::: Data under study :::

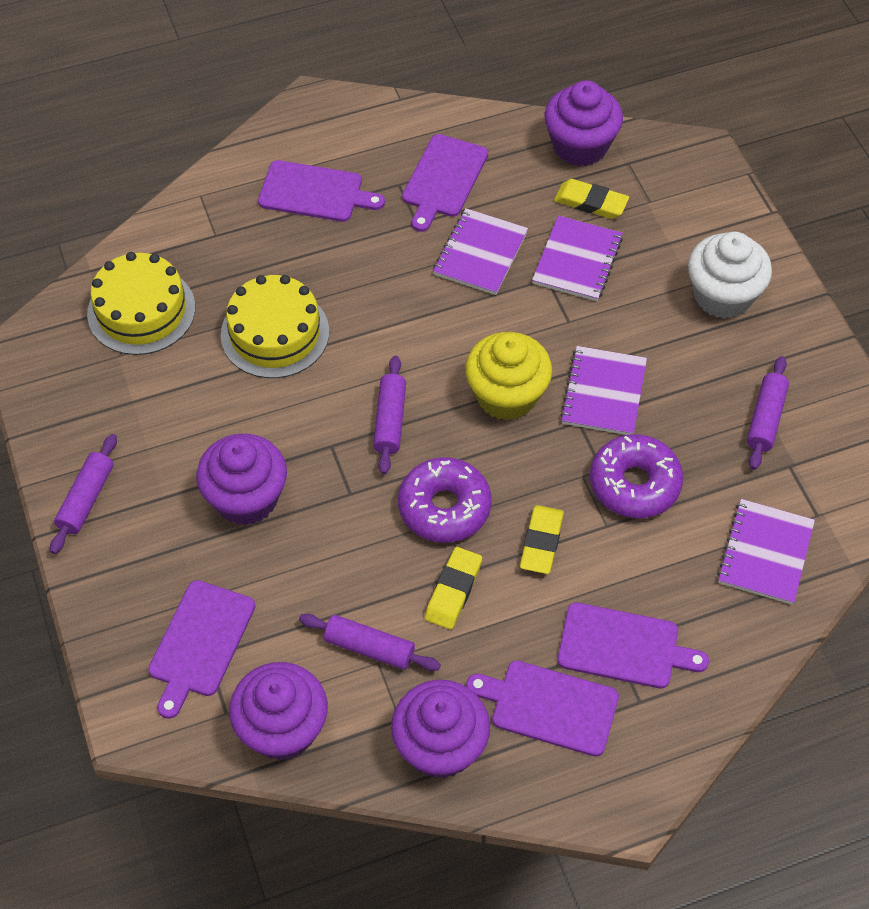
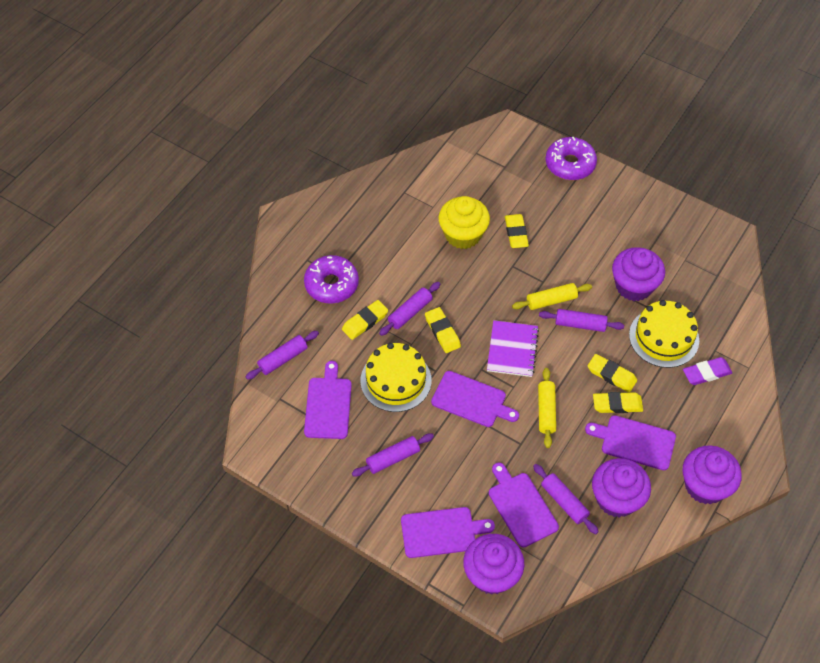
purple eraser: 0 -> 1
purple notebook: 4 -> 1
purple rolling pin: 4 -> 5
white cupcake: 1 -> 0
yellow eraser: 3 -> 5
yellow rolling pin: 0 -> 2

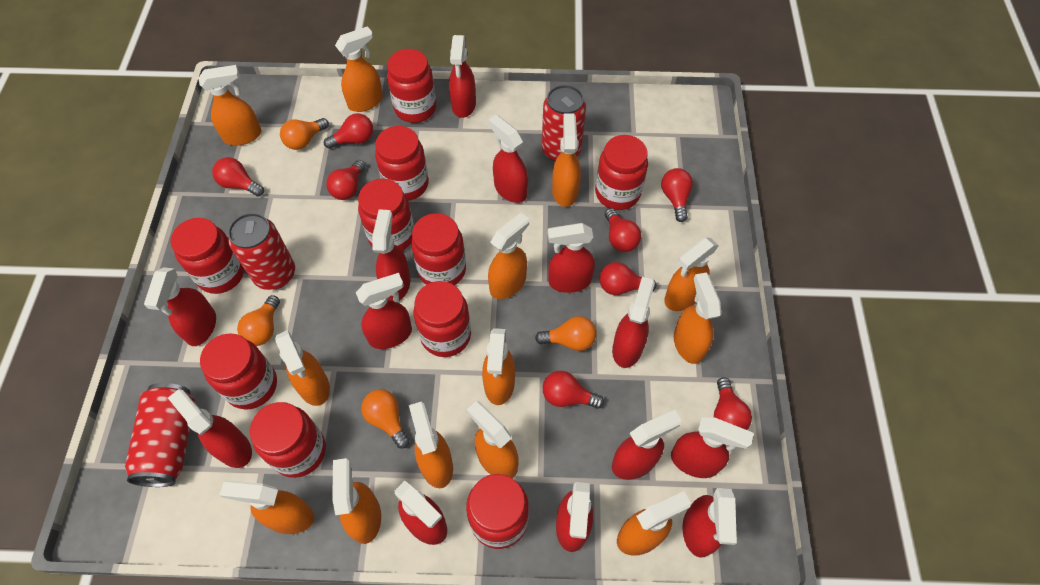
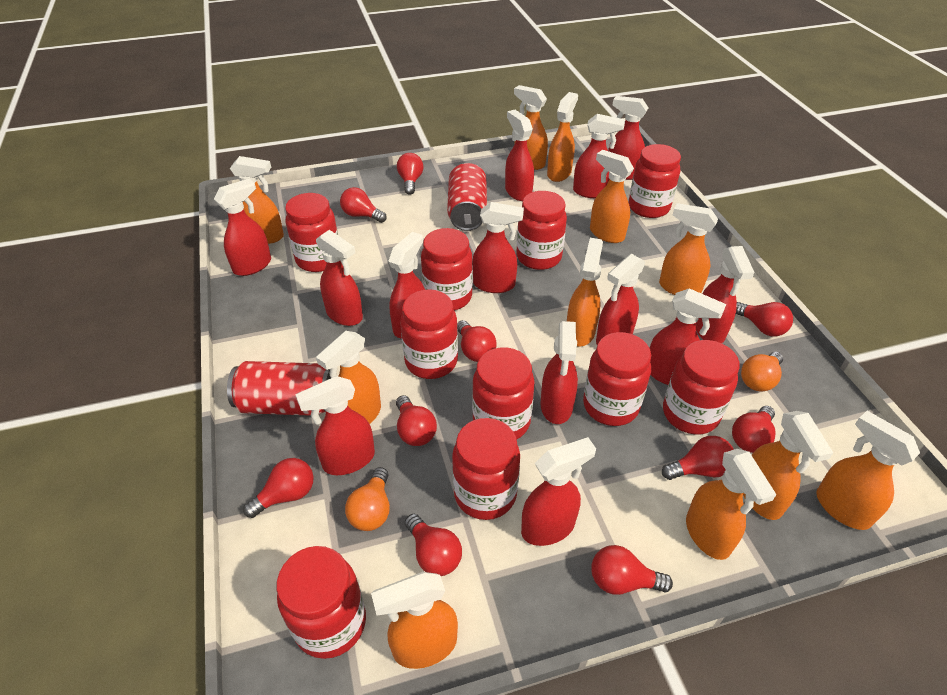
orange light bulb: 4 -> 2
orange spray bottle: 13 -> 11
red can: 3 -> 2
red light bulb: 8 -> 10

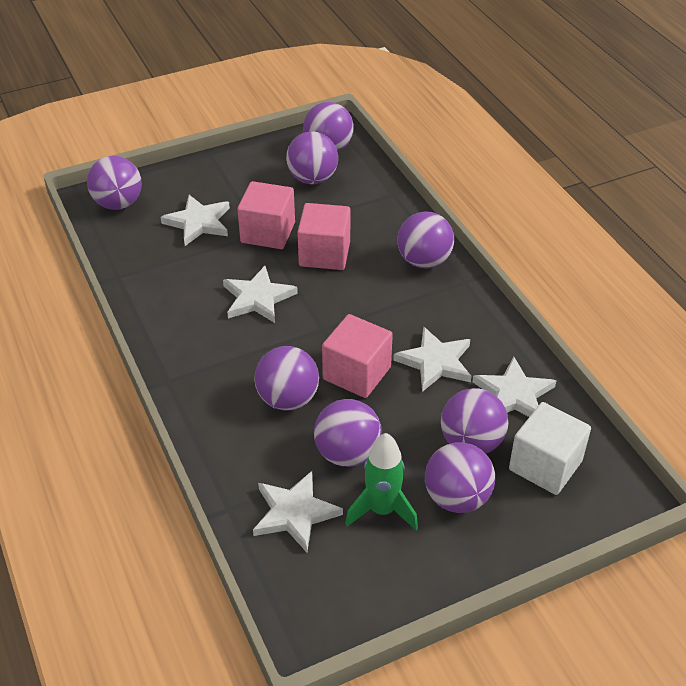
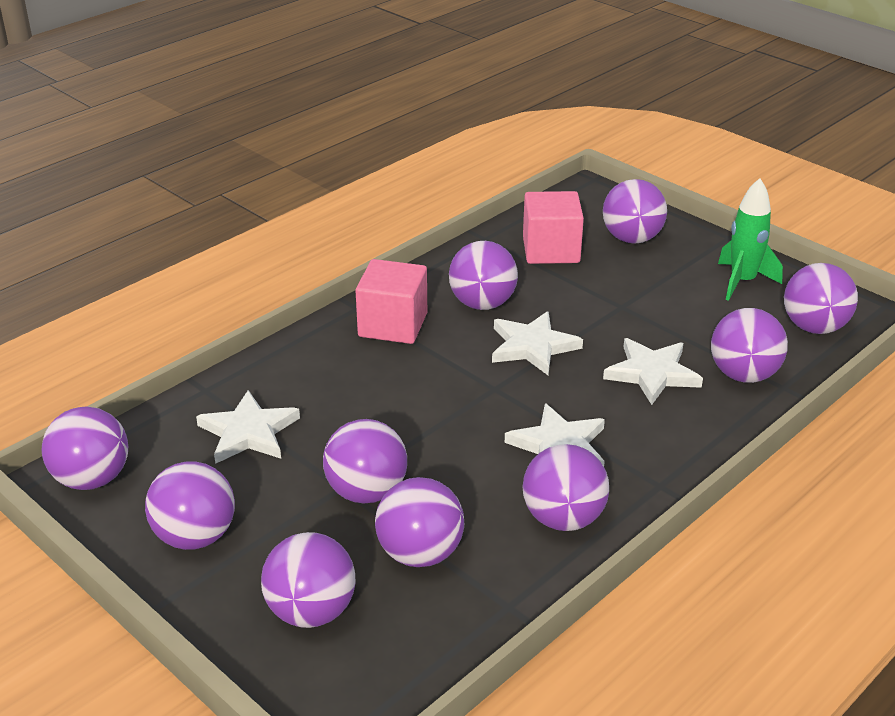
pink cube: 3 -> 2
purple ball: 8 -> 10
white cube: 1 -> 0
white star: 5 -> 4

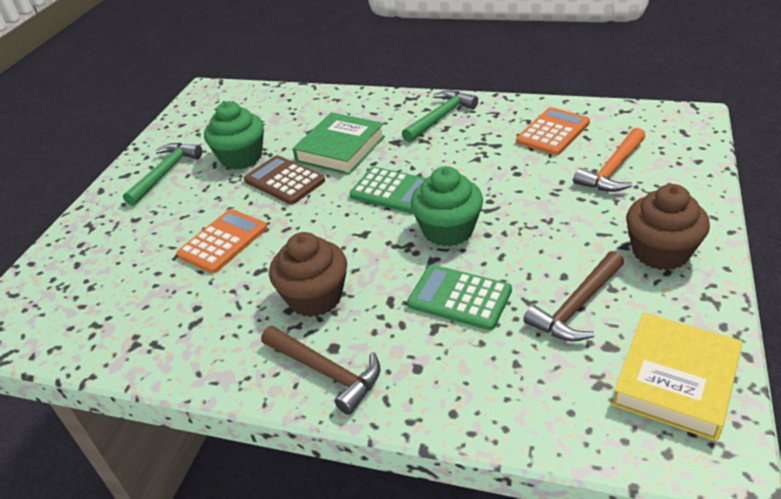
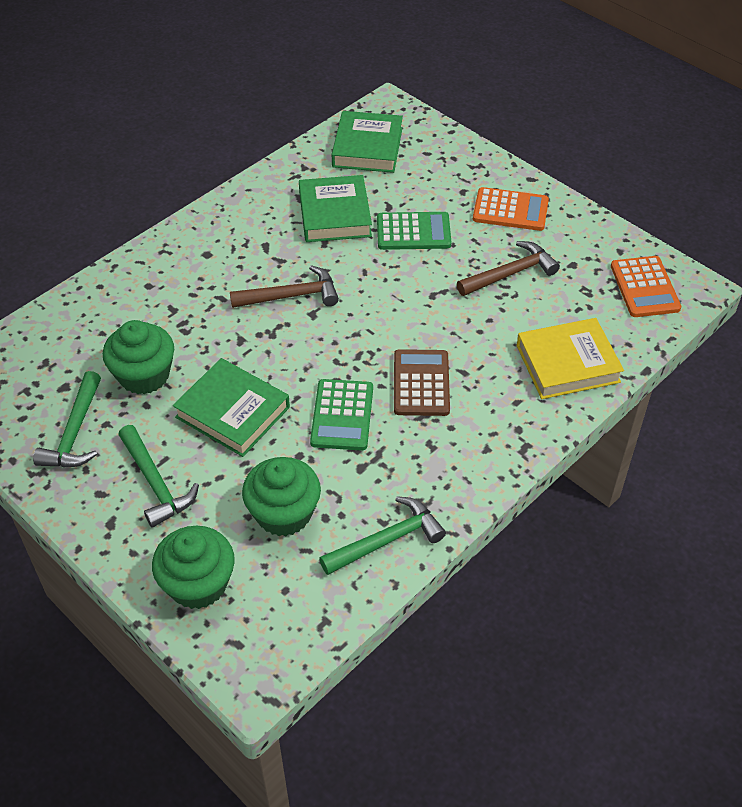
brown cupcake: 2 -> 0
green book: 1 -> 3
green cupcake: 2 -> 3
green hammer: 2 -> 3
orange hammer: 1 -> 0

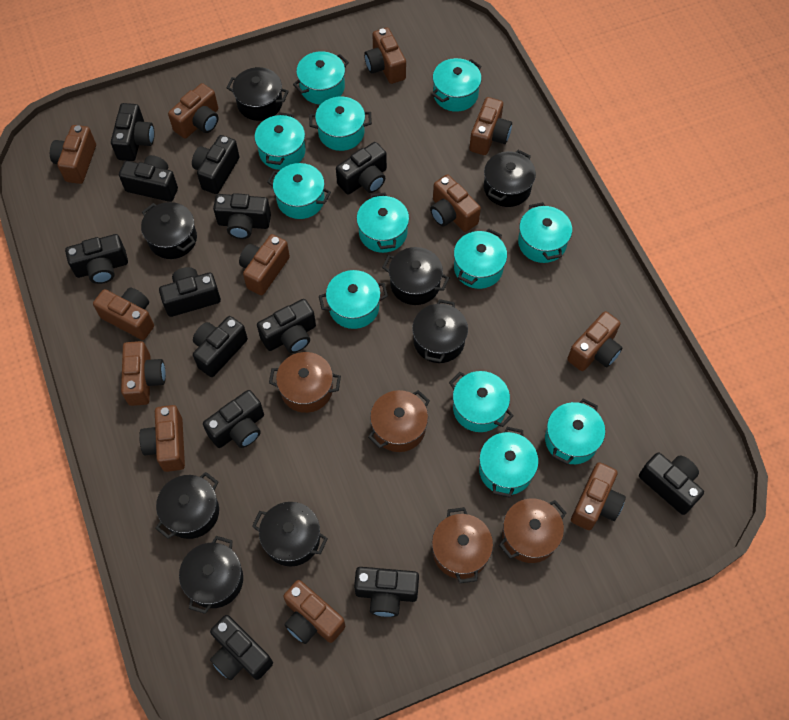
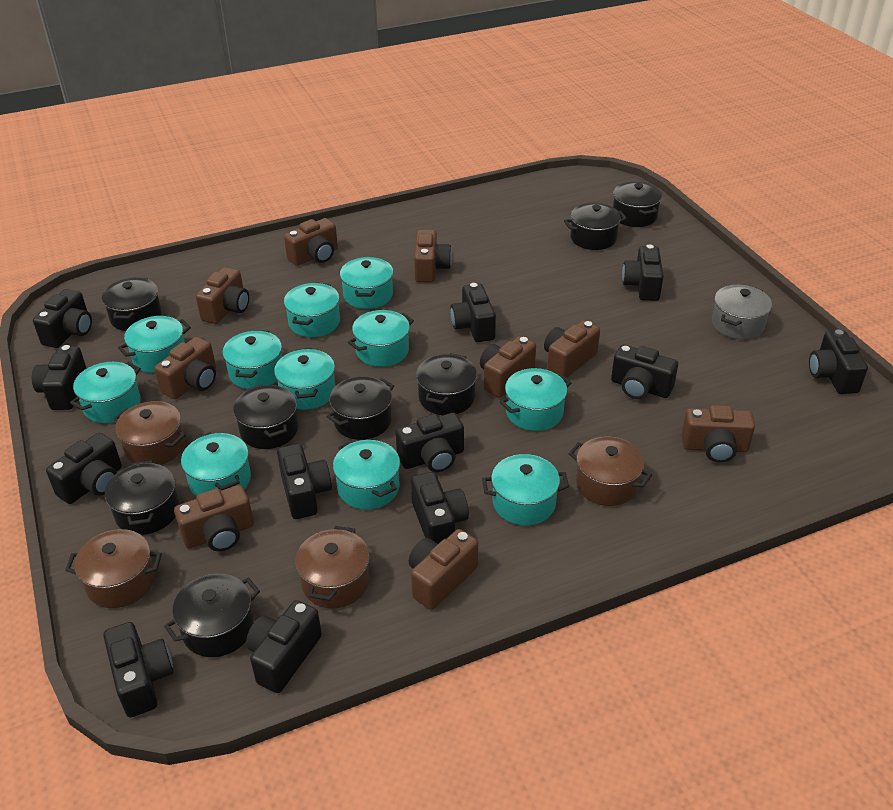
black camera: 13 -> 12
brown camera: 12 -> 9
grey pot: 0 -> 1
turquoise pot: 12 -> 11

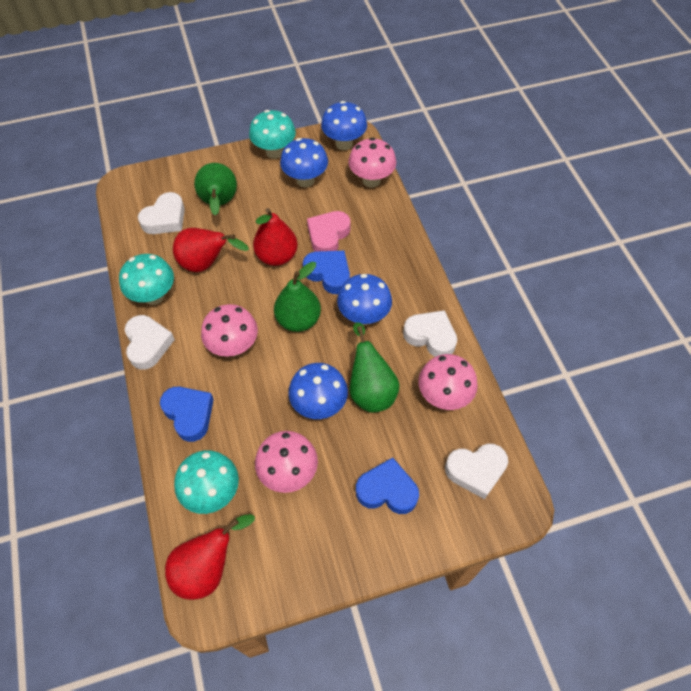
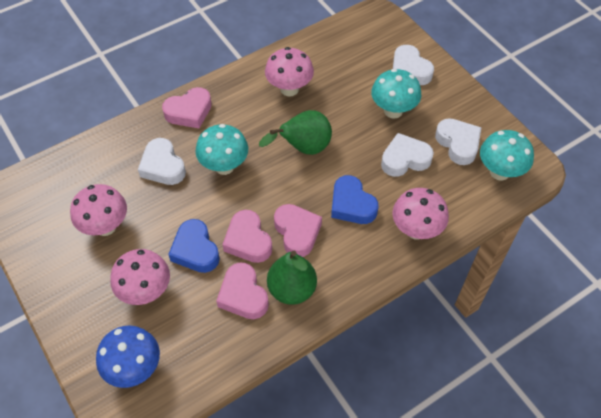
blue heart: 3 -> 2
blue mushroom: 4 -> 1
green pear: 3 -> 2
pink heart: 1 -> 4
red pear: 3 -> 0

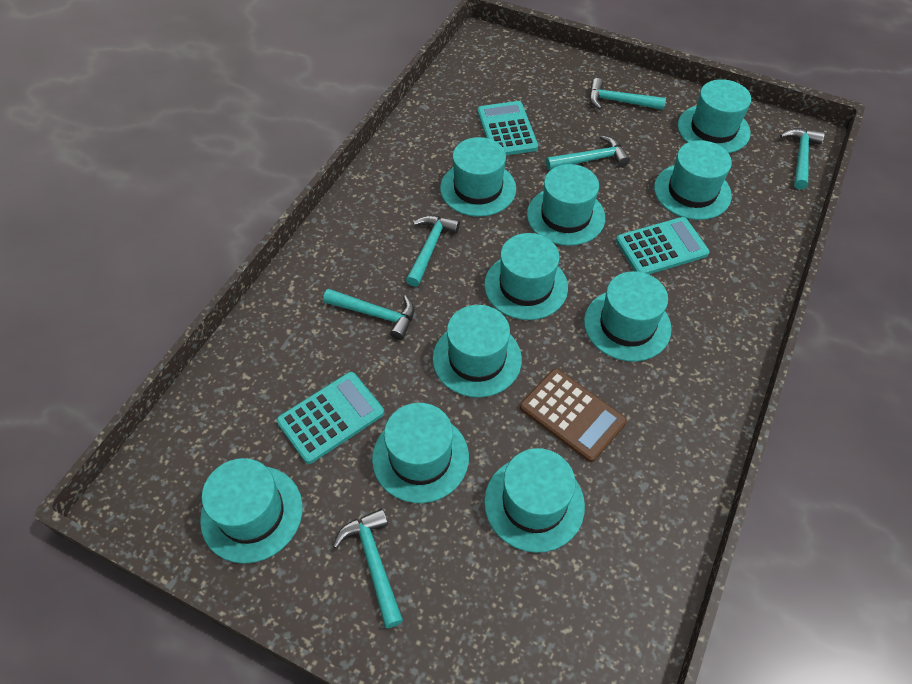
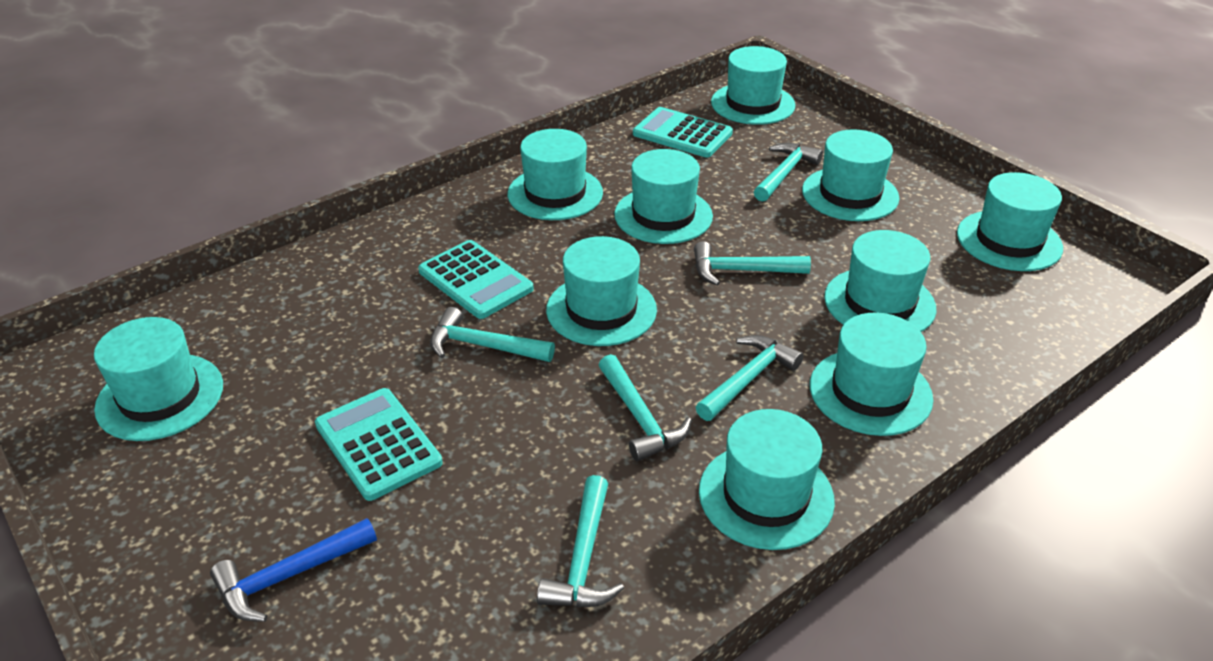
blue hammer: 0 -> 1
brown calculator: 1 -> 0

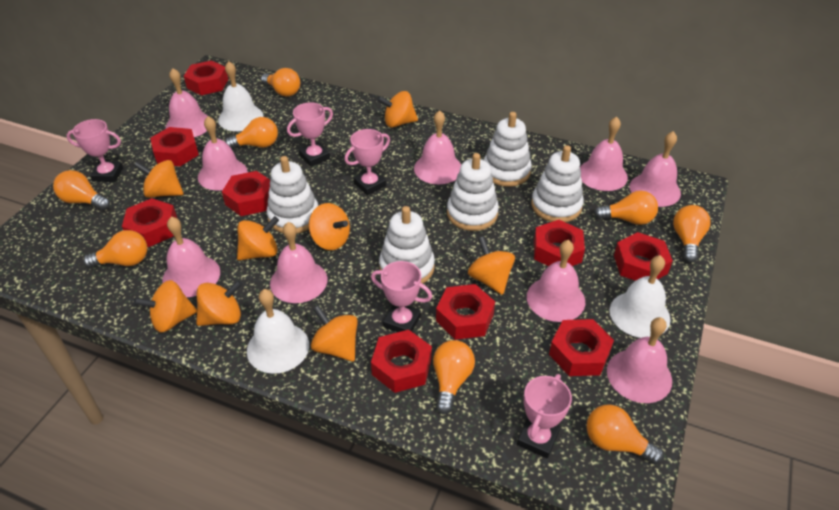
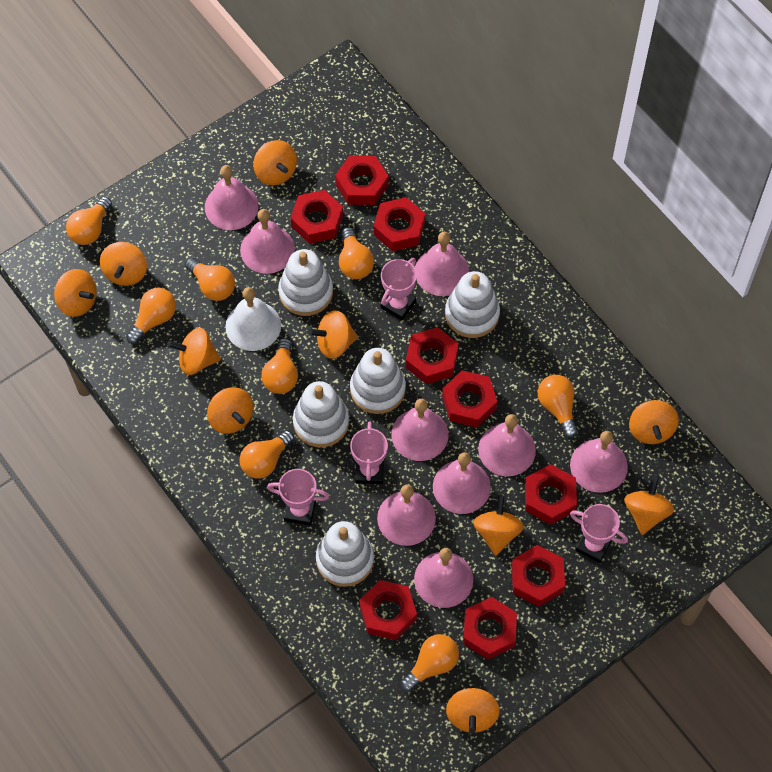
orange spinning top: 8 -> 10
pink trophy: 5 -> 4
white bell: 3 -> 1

:::

Requirement >> Retype every entry above exactly and, please, skip the pictures.

Task output >>
purple eraser: 0 -> 1
purple notebook: 4 -> 1
purple rolling pin: 4 -> 5
white cupcake: 1 -> 0
yellow eraser: 3 -> 5
yellow rolling pin: 0 -> 2

orange light bulb: 4 -> 2
orange spray bottle: 13 -> 11
red can: 3 -> 2
red light bulb: 8 -> 10

pink cube: 3 -> 2
purple ball: 8 -> 10
white cube: 1 -> 0
white star: 5 -> 4

brown cupcake: 2 -> 0
green book: 1 -> 3
green cupcake: 2 -> 3
green hammer: 2 -> 3
orange hammer: 1 -> 0

black camera: 13 -> 12
brown camera: 12 -> 9
grey pot: 0 -> 1
turquoise pot: 12 -> 11

blue heart: 3 -> 2
blue mushroom: 4 -> 1
green pear: 3 -> 2
pink heart: 1 -> 4
red pear: 3 -> 0

blue hammer: 0 -> 1
brown calculator: 1 -> 0

orange spinning top: 8 -> 10
pink trophy: 5 -> 4
white bell: 3 -> 1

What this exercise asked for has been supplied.